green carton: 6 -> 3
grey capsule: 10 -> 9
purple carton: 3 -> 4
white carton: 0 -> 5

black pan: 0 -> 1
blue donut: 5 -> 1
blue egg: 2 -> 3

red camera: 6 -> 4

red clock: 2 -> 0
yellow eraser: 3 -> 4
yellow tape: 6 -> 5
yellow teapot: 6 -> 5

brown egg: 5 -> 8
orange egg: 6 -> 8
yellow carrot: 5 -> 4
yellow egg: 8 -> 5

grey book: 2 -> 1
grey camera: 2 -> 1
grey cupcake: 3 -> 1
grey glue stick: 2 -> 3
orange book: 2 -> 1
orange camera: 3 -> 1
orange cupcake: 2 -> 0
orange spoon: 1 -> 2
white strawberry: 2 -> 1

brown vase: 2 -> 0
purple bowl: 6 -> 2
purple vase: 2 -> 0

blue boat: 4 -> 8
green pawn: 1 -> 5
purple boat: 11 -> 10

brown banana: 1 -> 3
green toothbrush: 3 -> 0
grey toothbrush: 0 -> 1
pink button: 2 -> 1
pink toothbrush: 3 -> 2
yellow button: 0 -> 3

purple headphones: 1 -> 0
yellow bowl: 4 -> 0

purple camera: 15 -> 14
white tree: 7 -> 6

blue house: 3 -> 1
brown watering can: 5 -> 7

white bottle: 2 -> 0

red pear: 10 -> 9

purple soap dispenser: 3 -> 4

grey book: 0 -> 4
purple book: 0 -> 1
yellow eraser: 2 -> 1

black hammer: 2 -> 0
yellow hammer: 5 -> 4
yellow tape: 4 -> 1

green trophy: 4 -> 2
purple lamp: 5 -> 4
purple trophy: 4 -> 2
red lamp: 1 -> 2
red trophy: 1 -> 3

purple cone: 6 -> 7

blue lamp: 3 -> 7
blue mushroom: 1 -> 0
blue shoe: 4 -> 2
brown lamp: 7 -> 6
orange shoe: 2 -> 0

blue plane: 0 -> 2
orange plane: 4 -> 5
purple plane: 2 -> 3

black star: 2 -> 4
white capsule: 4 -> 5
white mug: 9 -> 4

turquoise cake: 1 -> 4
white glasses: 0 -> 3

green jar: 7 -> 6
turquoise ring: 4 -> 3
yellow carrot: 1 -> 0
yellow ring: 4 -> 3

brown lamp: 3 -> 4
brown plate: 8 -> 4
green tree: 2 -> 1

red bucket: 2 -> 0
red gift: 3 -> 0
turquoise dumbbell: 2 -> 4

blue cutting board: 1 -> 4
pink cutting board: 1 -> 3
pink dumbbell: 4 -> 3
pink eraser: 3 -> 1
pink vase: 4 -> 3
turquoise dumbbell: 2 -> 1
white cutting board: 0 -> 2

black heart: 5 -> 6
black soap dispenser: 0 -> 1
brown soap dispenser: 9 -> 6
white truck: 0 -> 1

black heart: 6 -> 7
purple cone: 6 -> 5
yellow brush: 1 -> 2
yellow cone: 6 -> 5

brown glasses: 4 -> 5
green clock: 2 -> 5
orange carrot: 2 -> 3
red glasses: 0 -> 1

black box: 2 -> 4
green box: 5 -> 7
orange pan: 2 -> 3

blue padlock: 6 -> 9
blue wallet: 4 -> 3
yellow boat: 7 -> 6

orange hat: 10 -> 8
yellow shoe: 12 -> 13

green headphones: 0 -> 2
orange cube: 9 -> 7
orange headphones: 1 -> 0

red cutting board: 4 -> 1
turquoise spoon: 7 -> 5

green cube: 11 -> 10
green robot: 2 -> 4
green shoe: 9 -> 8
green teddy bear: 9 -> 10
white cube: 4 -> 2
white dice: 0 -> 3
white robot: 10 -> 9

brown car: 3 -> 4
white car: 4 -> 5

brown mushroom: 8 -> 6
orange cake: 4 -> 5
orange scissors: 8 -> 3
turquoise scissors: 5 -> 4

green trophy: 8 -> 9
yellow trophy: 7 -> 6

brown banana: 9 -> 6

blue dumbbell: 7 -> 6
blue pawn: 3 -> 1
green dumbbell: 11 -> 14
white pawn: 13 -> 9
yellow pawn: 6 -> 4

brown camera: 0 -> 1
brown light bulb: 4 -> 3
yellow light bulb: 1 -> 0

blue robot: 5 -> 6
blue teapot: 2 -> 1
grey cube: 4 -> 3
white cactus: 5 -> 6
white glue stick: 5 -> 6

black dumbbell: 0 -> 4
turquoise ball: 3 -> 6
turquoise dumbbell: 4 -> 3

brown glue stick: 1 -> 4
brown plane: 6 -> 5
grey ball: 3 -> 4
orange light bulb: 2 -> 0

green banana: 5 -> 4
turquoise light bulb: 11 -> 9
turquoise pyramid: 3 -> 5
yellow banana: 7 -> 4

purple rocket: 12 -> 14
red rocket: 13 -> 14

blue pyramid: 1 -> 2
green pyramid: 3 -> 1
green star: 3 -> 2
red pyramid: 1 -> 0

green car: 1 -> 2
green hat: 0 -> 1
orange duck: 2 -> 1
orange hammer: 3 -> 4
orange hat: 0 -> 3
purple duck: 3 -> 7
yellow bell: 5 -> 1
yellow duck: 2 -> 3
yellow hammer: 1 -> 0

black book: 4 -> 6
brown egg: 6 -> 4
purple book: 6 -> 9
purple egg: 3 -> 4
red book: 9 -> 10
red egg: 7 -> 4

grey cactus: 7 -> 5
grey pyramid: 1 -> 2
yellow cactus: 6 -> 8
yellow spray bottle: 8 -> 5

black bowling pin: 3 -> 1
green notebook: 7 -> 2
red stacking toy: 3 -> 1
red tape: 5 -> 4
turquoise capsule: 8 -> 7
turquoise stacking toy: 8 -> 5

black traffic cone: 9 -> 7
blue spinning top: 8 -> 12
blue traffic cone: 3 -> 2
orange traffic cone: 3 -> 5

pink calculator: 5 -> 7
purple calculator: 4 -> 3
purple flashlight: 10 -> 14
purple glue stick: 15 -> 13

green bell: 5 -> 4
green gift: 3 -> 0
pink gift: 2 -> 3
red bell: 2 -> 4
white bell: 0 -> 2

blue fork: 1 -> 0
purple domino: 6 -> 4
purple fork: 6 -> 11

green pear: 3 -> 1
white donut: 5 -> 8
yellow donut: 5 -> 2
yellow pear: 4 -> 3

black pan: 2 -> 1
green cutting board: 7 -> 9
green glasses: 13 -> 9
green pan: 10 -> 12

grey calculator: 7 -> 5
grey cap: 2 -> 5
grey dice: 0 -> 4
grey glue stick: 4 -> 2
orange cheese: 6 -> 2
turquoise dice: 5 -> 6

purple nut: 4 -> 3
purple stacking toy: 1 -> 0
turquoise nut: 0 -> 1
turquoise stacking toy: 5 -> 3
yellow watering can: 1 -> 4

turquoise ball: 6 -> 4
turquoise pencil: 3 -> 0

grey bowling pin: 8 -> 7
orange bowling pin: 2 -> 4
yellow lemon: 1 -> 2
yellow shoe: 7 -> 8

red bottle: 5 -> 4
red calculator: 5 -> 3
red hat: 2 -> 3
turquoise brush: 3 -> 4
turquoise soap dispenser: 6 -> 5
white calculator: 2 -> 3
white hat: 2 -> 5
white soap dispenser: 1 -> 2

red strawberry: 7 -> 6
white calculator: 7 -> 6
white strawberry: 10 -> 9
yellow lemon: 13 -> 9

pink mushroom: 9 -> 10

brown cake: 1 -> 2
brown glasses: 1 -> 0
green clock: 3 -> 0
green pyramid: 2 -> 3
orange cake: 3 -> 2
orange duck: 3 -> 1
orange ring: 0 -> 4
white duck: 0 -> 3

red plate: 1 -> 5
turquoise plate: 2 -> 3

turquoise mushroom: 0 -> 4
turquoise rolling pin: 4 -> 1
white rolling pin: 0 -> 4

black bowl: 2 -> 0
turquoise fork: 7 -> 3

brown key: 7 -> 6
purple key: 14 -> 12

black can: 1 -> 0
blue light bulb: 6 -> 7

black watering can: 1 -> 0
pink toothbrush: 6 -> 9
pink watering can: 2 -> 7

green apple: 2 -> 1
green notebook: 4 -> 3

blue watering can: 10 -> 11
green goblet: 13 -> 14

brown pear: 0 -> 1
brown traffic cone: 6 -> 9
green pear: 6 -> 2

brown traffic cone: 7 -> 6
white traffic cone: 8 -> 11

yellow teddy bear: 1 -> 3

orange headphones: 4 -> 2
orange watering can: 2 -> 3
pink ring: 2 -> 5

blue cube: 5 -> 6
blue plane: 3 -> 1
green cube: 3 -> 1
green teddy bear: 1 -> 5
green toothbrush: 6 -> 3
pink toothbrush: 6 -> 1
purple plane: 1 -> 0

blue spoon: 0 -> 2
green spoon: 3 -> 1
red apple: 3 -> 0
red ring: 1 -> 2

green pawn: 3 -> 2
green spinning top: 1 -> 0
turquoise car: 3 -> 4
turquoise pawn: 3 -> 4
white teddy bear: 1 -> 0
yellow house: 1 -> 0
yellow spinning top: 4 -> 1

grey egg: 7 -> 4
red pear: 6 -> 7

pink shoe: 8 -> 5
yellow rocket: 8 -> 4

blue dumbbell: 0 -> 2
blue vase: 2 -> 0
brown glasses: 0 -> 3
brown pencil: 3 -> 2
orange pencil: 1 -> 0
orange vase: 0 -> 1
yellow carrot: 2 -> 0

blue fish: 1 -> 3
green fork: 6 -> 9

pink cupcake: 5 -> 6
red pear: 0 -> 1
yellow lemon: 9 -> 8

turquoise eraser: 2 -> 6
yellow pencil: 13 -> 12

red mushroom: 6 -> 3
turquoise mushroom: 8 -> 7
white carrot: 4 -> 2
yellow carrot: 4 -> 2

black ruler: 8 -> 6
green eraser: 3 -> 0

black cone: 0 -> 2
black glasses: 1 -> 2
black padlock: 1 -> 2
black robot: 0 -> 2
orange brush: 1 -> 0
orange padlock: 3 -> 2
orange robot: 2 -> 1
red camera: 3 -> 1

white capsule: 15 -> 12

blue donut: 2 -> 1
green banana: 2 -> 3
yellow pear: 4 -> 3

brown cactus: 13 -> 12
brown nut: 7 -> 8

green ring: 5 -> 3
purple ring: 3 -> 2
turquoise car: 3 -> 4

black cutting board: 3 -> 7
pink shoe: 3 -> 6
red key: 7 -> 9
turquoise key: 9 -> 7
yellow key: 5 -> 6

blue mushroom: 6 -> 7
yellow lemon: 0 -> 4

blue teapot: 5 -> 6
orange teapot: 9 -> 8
□ □ □
ABOUT THIS EXERCISE:
Go through the records and report each line that contains "fork".

WRITTEN RESPONSE:
blue fork: 1 -> 0
purple fork: 6 -> 11
turquoise fork: 7 -> 3
green fork: 6 -> 9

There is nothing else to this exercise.